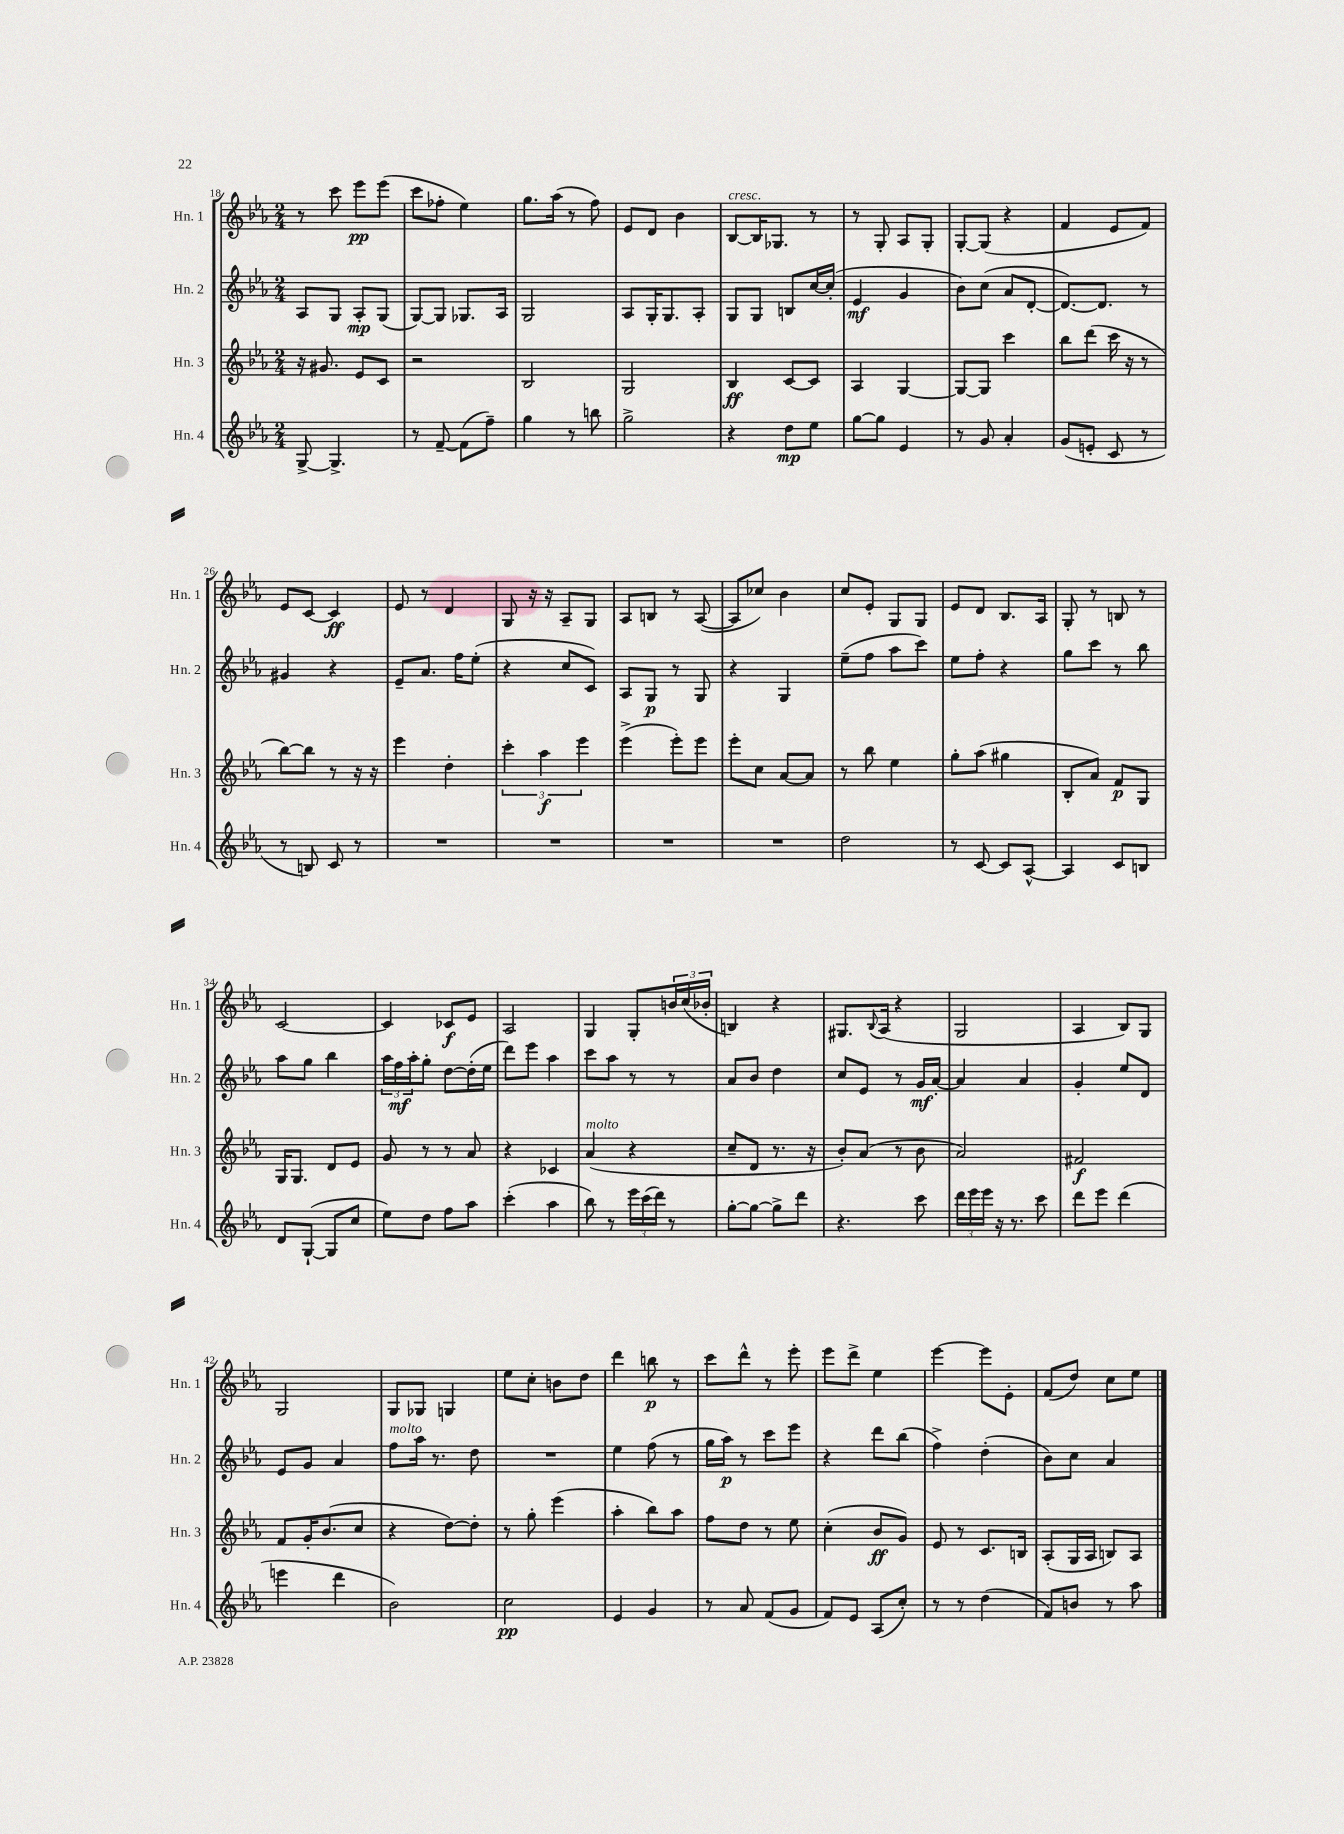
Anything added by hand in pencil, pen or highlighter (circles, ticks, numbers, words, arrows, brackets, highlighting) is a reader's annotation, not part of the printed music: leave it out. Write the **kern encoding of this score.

**kern	**dynam	**kern	**dynam	**kern	**dynam	**kern	**dynam
*part4	*part4	*part3	*part3	*part2	*part2	*part1	*part1
*staff4	*staff4	*staff3	*staff3	*staff2	*staff2	*staff1	*staff1
*I"Hn. 4	*	*I"Hn. 3	*	*I"Hn. 2	*	*I"Hn. 1	*
*I'Hn. 4	*	*I'Hn. 3	*	*I'Hn. 2	*	*I'Hn. 1	*
*clefG2	*	*clefG2	*	*clefG2	*	*clefG2	*
*k[b-e-a-]	*	*k[b-e-a-]	*	*k[b-e-a-]	*	*k[b-e-a-]	*
*M2/4	*	*M2/4	*	*M2/4	*	*M2/4	*
=18	=18	=18	=18	=18	=18	=18	=18
[8G^/	.	16r	.	8A-/L	.	8r	.
.	.	8.g#X/	.	.	.	.	.
4.G^/]	.	.	.	8G/J	.	8ccc\	.
.	.	8e-/L	.	8A-'/L	mp	8eee-\L	pp
.	.	8c/J	.	(8G/J	.	(8eee-\J	.
=19	=19	=19	=19	=19	=19	=19	=19
8r	.	2r	.	[8G/L)	.	8ccc\L	.
[8f~/	.	.	.	8G/J]	.	8ff-X'\J	.
(8f\L]	.	.	.	8.G-X/L	.	4ee-\)	.
8ff~\J)	.	.	.	.	.	.	.
.	.	.	.	16A-/Jk	.	.	.
=20	=20	=20	=20	=20	=20	=20	=20
4gg\	.	2B-/	.	2G/	.	8.gg\L	.
.	.	.	.	.	.	(16aa-\Jk	.
8r	.	.	.	.	.	8r	.
8bbn\	.	.	.	.	.	8ff\)	.
=21	=21	=21	=21	=21	=21	=21	=21
2gg^\	.	2G/	.	8A-/L	.	8e-/L	.
.	.	.	.	16G'/K	.	8d/J	.
.	.	.	.	8.G/	.	.	.
.	.	.	.	.	.	4b-\	.
.	.	.	.	8A-'/J	.	.	.
=22	=22	=22	=22	=22	=22	=22	=22
!	!	!	!	!	!	!LO:TX:a:i:t=cresc.	!
4r	.	4B-/	ff	8G/L	.	[8B-/L	.
.	.	.	.	8G/J	.	16B-/K]	.
.	.	.	.	.	.	8.G-X/J	.
8dd\L	mp	[8c/L	.	8Bn/L	.	.	.
8ee-\J	.	8c/J]	.	[16cc/L	.	8r	.
.	.	.	.	(16cc'/JJ]	.	.	.
=23	=23	=23	=23	=23	=23	=23	=23
[8gg\L	.	4A-/	.	4e-/	mf	8r	.
8gg\J]	.	.	.	.	.	8G'/	.
4e-/	.	[4G/	.	4g/	.	8A-/L	.
.	.	.	.	.	.	8G'/J	.
=24	=24	=24	=24	=24	=24	=24	=24
8r	.	8G/L_	.	8b-\L)	.	[8G'/L	.
8g/	.	8G/J]	.	(8cc\J	.	(8G/J]	.
4a-'/	.	4ccc\	.	8a-/L	.	4r	.
.	.	.	.	[8d'/J	.	.	.
=25	=25	=25	=25	=25	=25	=25	=25
(8g/L	.	8bb-\L	.	8.d/L_)	.	4f/	.
8en'/J	.	(8ddd\J	.	.	.	.	.
.	.	.	.	8.d/J]	.	.	.
8c/	.	16ccc\	.	.	.	8e-/L	.
.	.	16r	.	.	.	.	.
8r	.	8r	.	8r	.	8f/J)	.
!!LO:LB:g=z
=26	=26	=26	=26	=26	=26	=26	=26
8r	.	[8bb-\L)	.	4g#X/	.	8e-/L	.
8Bn/)	.	8bb-\J]	.	.	.	[8c/J	.
8c/	.	8r	.	4r	.	4c/]	ff
8r	.	16r	.	.	.	.	.
.	.	16r	.	.	.	.	.
=27	=27	=27	=27	=27	=27	=27	=27
2r	.	4eee-\	.	8e-~/L	.	8e-/	.
.	.	.	.	8.a-/J	.	8r	.
.	.	4dd'\	.	.	.	4d/	.
.	.	.	.	16ff\KL	.	.	.
.	.	.	.	(8ee-'\J	.	.	.
=28	=28	=28	=28	=28	=28	=28	=28
2r	.	6ccc'\	.	4r	.	8G/	.
.	.	.	.	.	.	16r	.
.	.	6aa-\	f	.	.	.	.
.	.	.	.	.	.	16r	.
.	.	.	.	8cc/L	.	8A-~/L	.
.	.	6eee-\	.	.	.	.	.
.	.	.	.	8c/J)	.	8G/J	.
=29	=29	=29	=29	=29	=29	=29	=29
2r	.	(4eee-^\	.	8A-/L	.	8A-/L	.
.	.	.	.	8G/J	p	8Bn/J	.
.	.	8eee-'\L)	.	8r	.	8r	.
.	.	8eee-\J	.	8G/	.	([8A-/	.
=30	=30	=30	=30	=30	=30	=30	=30
2r	.	8eee-'\L	.	4r	.	8A-/L]	.
.	.	8cc\J	.	.	.	8cc-X/J)	.
.	.	[8a-/L	.	4G/	.	4b-\	.
.	.	8a-/J]	.	.	.	.	.
=31	=31	=31	=31	=31	=31	=31	=31
2dd\	.	8r	.	(8ee-~\L	.	8cc/L	.
.	.	8bb-\	.	8ff\J	.	8e-'/J	.
.	.	4ee-\	.	8aa-\L	.	8G/L	.
.	.	.	.	8ccc\J)	.	8G/J	.
=32	=32	=32	=32	=32	=32	=32	=32
8r	.	8gg'\L	.	8ee-\L	.	8e-/L	.
[8c/	.	(8aa-\J	.	8ff'\J	.	8d/J	.
8c/L]	.	4gg#X\	.	4r	.	8.B-/L	.
[8A-^^/J	.	.	.	.	.	.	.
.	.	.	.	.	.	16A-/Jk	.
=33	=33	=33	=33	=33	=33	=33	=33
4A-/]	.	8B-'/L	.	8gg\L	.	8G'/	.
.	.	8a-/J)	.	8ccc\J	.	8r	.
8c/L	.	8f/L	p	8r	.	8Bn/	.
8Bn/J	.	8G/J	.	8bb-\	.	8r	.
!!LO:LB:g=z
=34	=34	=34	=34	=34	=34	=34	=34
8d/L	.	16G/KL	.	8aa-\L	.	[2c/	.
.	.	8.G/J	.	.	.	.	.
([8G`/J	.	.	.	8gg\J	.	.	.
8G/L]	.	8d/L	.	4bb-\	.	.	.
8cc/J	.	8e-/J	.	.	.	.	.
=35	=35	=35	=35	=35	=35	=35	=35
8ee-\L)	.	8g/	.	24aa-\LL	.	4c/]	.
.	.	.	.	24ff\	mf	.	.
.	.	.	.	24aa-'\J	.	.	.
8dd\J	.	8r	.	8gg'\J	.	.	.
8ff\L	.	8r	.	[8dd\L	.	8c-X/L	f
8aa-\J	.	8a-/	.	(16dd'\L]	.	8e-/J	.
.	.	.	.	16ee-\JJ	.	.	.
=36	=36	=36	=36	=36	=36	=36	=36
(4ccc'\	.	4r	.	8ddd\L)	.	2A-/	.
.	.	.	.	8eee-\J	.	.	.
4aa-\	.	4c-X/	.	4aa-\	.	.	.
=37	=37	=37	=37	=37	=37	=37	=37
!	!	!LO:TX:a:i:t=molto	!	!	!	!	!
8bb-\)	.	(4a-/	.	8ccc\L	.	4G/	.
8r	.	.	.	8aa-\J	.	.	.
24eee-\LL	.	4r	.	8r	.	8G'/L	.
(24ccc\	.	.	.	.	.	.	.
24ddd\JJ)	.	.	.	.	.	.	.
8r	.	.	.	8r	.	24bn/L	.
.	.	.	.	.	.	(24cc/	.
.	.	.	.	.	.	24b-X'/JJ	.
=38	=38	=38	=38	=38	=38	=38	=38
[8gg'\L	.	8cc~/L	.	8a-/L	.	4Bn/)	.
8gg\J_	.	8d/J	.	8b-/J	.	.	.
8gg^\L]	.	8.r	.	4dd\	.	4r	.
8ddd\J	.	.	.	.	.	.	.
.	.	16r	.	.	.	.	.
=39	=39	=39	=39	=39	=39	=39	=39
4.r	.	8b-'/L)	.	8cc/L	.	8.G#X/L	.
.	.	(8a-/J	.	8e-/J	.	.	.
.	.	.	.	.	.	8qqB-/	.
.	.	.	.	.	.	(16A-/Jk	.
.	.	8r	.	8r	.	4r	.
8ccc\	.	8b-\	.	16g/LL	mf	.	.
.	.	.	.	[16a-'/JJ	.	.	.
=40	=40	=40	=40	=40	=40	=40	=40
24ddd\LL	.	2a-/)	.	4a-/]	.	2G/	.
24eee-\	.	.	.	.	.	.	.
24eee-\JJ	.	.	.	.	.	.	.
16r	.	.	.	.	.	.	.
8.r	.	.	.	.	.	.	.
.	.	.	.	4a-/	.	.	.
8ccc\	.	.	.	.	.	.	.
=41	=41	=41	=41	=41	=41	=41	=41
8ddd\L	.	2f#X/	f	4g'/	.	4A-/	.
8eee-\J	.	.	.	.	.	.	.
(4ddd\	.	.	.	8ee-/L	.	8B-/L)	.
.	.	.	.	8d/J	.	8G/J	.
!!LO:LB:g=z
=42	=42	=42	=42	=42	=42	=42	=42
4eeen\	.	8f/L	.	8e-/L	.	2G/	.
.	.	16g'/K	.	8g/J	.	.	.
.	.	(8.b-/	.	.	.	.	.
4ddd\	.	.	.	4a-/	.	.	.
.	.	8cc/J	.	.	.	.	.
=43	=43	=43	=43	=43	=43	=43	=43
!	!	!	!	!LO:TX:a:i:t=molto	!	!	!
2b-\)	.	4r	.	8ff\L	.	8G/L	.
.	.	.	.	16aa-\Jk	.	8G-X/J	.
.	.	.	.	8.r	.	.	.
.	.	[8dd\L)	.	.	.	4Gn/	.
.	.	8dd'\J]	.	8dd\	.	.	.
=44	=44	=44	=44	=44	=44	=44	=44
2cc\	pp	8r	.	2r	.	8ee-\L	.
.	.	8gg'\	.	.	.	8cc'\J	.
.	.	(4eee-\	.	.	.	8bn\L	.
.	.	.	.	.	.	8dd\J	.
=45	=45	=45	=45	=45	=45	=45	=45
4e-/	.	4aa-'\	.	4ee-\	.	4ddd\	.
4g/	.	8bb-\L)	.	(8ff\	.	8bbn\	p
.	.	8aa-\J	.	8r	.	8r	.
=46	=46	=46	=46	=46	=46	=46	=46
8r	.	8ff\L	.	16gg\LL	.	8ccc\L	.
.	.	.	.	16aa-\JJ)	p	.	.
8a-/	.	8dd\J	.	8r	.	8ddd^^\J	.
(8f/L	.	8r	.	8ccc\L	.	8r	.
8g/J	.	8ee-\	.	8eee-\J	.	8eee-'\	.
=47	=47	=47	=47	=47	=47	=47	=47
8f/L)	.	(4cc'\	.	4r	.	8eee-\L	.
8e-/J	.	.	.	.	.	8ddd^\J	.
(8A-/L	.	8b-/L	ff	8ddd\L	.	4ee-\	.
8cc'/J)	.	8g/J)	.	(8bb-\J	.	.	.
=48	=48	=48	=48	=48	=48	=48	=48
8r	.	8e-/	.	4ff^\)	.	[4eee-\	.
8r	.	8r	.	.	.	.	.
(4dd\	.	8.c/L	.	(4dd'\	.	8eee-\L]	.
.	.	.	.	.	.	8e-'\J	.
.	.	16Bn/Jk	.	.	.	.	.
=49	=49	=49	=49	=49	=49	=49	=49
8f/L)	.	(8A-'/L	.	8b-\L)	.	(8f/L	.
8bn/J	.	16G/L	.	8cc\J	.	8dd/J)	.
.	.	16A-/JJ	.	.	.	.	.
8r	.	8Bn/L)	.	4a-/	.	8cc\L	.
8aa-\	.	8A-/J	.	.	.	8ee-\J	.
==	==	==	==	==	==	==	==
*-	*-	*-	*-	*-	*-	*-	*-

+ + + + +

AIM
Collect each of the lines above that contains the string "kern".

EXPECTED ANSWER
Anything added by hand in pencil, pen or highlighter (circles, ticks, numbers, words, arrows, brackets, highlighting) is a reader's annotation, not part of the printed music: leave it out. Write the **kern encoding of this score.
**kern	**dynam	**kern	**dynam	**kern	**dynam	**kern	**dynam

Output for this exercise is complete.